- [Requirement]: Give back every line of the material below that has the string "glue".
##### Source material #####
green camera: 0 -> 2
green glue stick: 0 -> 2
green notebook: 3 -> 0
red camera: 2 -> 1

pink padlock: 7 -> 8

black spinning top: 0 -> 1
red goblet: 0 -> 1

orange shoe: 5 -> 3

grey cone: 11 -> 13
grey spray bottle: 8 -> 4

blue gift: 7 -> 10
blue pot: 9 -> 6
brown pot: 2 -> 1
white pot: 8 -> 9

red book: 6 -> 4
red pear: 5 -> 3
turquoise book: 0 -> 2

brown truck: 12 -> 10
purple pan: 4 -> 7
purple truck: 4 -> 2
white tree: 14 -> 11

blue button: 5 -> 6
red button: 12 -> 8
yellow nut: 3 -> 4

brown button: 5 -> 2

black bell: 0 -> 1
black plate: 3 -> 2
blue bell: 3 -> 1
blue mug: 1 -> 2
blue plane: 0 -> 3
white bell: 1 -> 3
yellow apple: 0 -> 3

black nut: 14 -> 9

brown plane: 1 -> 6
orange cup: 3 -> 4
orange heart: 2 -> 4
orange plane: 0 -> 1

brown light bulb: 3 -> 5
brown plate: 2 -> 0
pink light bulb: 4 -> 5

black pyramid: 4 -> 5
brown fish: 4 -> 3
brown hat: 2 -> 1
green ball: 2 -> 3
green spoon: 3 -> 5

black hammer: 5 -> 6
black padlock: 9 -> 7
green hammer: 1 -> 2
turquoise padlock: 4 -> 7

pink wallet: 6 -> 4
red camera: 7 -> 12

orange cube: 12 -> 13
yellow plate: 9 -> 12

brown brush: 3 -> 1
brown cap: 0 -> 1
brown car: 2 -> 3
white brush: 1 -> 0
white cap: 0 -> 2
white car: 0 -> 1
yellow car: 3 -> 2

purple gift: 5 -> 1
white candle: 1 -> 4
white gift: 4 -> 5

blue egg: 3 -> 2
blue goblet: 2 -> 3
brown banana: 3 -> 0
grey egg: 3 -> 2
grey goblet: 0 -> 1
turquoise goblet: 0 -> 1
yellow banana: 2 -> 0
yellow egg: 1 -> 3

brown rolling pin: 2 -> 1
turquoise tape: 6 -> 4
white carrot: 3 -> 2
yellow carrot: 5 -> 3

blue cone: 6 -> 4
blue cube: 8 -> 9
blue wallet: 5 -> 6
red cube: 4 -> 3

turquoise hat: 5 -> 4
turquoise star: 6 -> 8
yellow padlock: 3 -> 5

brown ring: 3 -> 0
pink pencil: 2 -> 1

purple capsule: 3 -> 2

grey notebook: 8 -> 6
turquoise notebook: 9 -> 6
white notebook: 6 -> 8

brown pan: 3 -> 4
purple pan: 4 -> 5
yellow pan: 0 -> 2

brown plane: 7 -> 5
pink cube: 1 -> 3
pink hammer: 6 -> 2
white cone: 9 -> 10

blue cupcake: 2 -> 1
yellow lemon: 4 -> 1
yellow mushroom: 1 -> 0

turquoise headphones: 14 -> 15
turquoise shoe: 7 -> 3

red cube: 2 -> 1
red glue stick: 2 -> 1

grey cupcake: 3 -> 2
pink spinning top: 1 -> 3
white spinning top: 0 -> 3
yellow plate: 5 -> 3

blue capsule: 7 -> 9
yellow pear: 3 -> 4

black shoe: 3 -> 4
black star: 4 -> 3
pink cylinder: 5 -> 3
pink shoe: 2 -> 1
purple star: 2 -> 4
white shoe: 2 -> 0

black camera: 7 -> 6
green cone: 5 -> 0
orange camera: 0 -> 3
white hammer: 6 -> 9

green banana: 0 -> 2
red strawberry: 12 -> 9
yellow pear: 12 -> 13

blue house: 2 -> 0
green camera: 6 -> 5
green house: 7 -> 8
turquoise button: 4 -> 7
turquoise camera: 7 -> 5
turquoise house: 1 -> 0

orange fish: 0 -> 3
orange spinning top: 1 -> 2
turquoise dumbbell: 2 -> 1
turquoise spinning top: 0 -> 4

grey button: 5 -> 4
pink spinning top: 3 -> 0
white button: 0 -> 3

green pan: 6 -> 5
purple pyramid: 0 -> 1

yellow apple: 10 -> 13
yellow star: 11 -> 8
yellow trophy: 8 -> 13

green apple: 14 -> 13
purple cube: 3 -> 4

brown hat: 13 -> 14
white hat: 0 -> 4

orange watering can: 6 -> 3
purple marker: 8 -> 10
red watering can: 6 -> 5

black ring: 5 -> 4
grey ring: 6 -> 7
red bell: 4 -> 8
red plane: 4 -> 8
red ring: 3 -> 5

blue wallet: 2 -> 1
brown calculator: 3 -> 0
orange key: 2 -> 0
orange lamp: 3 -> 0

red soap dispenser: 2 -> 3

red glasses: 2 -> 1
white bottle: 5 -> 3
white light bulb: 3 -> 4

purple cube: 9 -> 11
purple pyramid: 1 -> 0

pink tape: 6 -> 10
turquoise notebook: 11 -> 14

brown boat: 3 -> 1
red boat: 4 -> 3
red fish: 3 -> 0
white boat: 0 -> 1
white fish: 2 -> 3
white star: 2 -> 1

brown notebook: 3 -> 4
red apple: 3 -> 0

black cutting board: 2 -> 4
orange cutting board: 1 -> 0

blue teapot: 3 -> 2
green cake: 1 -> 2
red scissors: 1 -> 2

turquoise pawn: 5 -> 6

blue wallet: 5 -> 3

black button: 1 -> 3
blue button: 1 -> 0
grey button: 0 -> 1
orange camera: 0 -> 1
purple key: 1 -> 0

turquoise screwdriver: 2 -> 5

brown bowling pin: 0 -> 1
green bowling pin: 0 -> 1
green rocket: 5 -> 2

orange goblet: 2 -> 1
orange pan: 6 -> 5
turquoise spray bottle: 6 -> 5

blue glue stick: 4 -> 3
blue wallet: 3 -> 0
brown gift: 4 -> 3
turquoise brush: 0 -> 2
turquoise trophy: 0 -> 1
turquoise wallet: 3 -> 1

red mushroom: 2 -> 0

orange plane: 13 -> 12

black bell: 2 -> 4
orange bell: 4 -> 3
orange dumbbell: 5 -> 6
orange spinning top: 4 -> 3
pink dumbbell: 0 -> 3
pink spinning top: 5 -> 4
#####
- [Answer to this problem]:
green glue stick: 0 -> 2
red glue stick: 2 -> 1
blue glue stick: 4 -> 3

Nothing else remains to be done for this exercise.